__Short problem__: State how many lines of the listing below contain the string "shape". Give only the number.
----
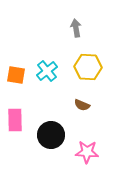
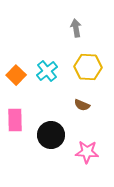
orange square: rotated 36 degrees clockwise
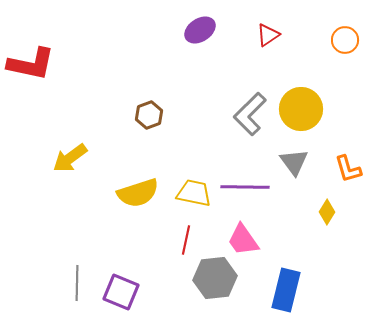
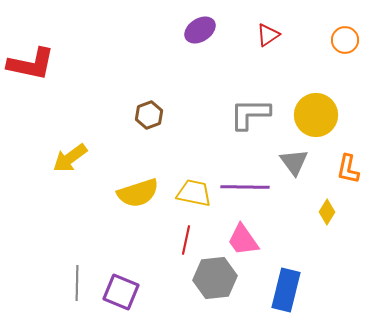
yellow circle: moved 15 px right, 6 px down
gray L-shape: rotated 45 degrees clockwise
orange L-shape: rotated 28 degrees clockwise
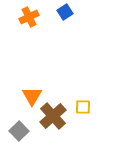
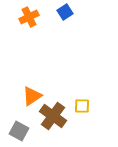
orange triangle: rotated 25 degrees clockwise
yellow square: moved 1 px left, 1 px up
brown cross: rotated 12 degrees counterclockwise
gray square: rotated 18 degrees counterclockwise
----
__Written answer__: 2